> **Brief**
How many of the lines below include the word "pink"? Only the number should be given.

┌──

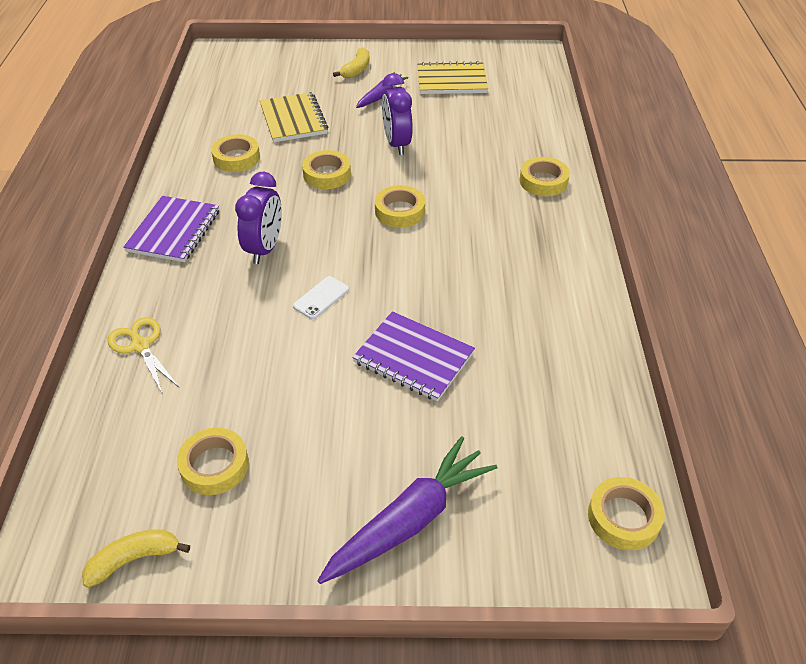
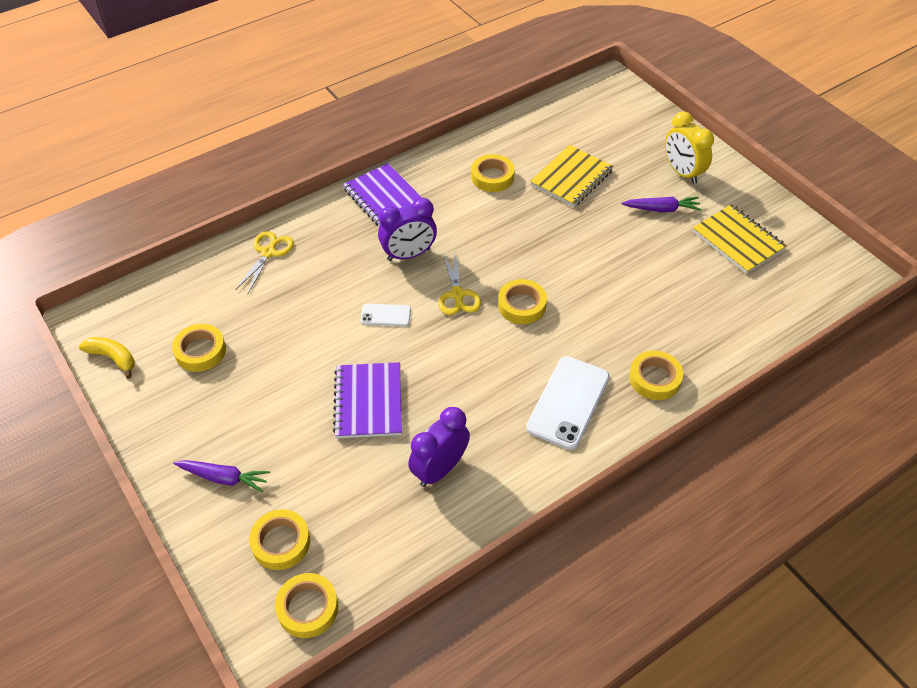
camera: 55 degrees right, 5 degrees up
(174, 231) = (384, 197): purple notebook -> purple notebook turned 75 degrees clockwise
(327, 174) = (523, 237): yellow tape -> yellow tape (281, 542)
(347, 241) = (457, 294): none -> yellow scissors
(356, 69) = (682, 172): yellow banana -> yellow clock
(397, 144) = (605, 256): purple clock -> purple clock (439, 469)
(410, 520) = (224, 478): purple carrot -> purple carrot, size x0.59
(526, 235) = (568, 402): none -> white phone

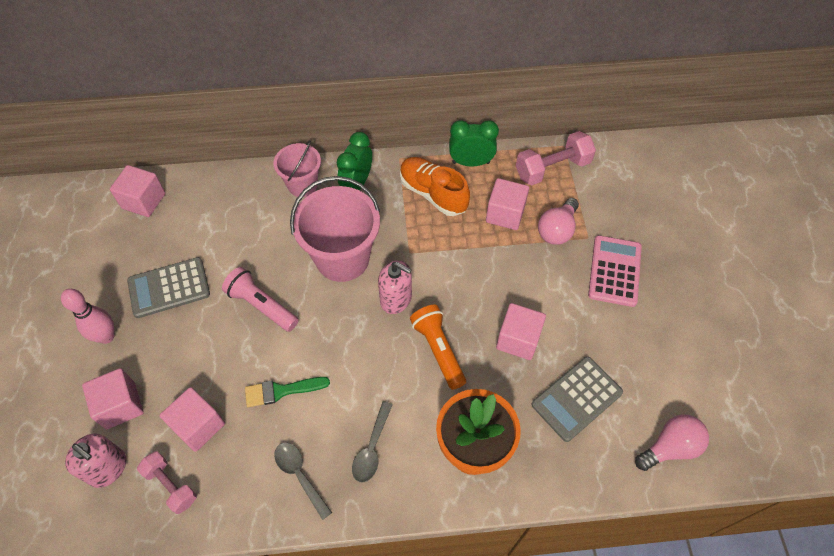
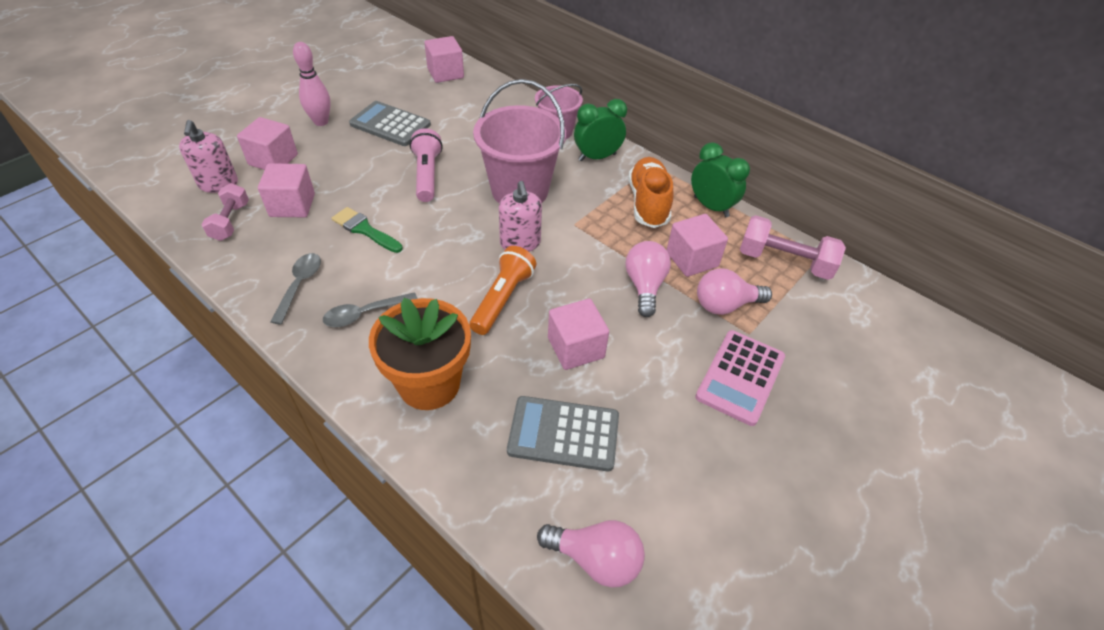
camera: 45 degrees right, 10 degrees down
(503, 259) = (644, 286): none -> pink light bulb
(614, 271) = (740, 377): pink calculator -> pink calculator turned 150 degrees clockwise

└──

> **Output of the task**
2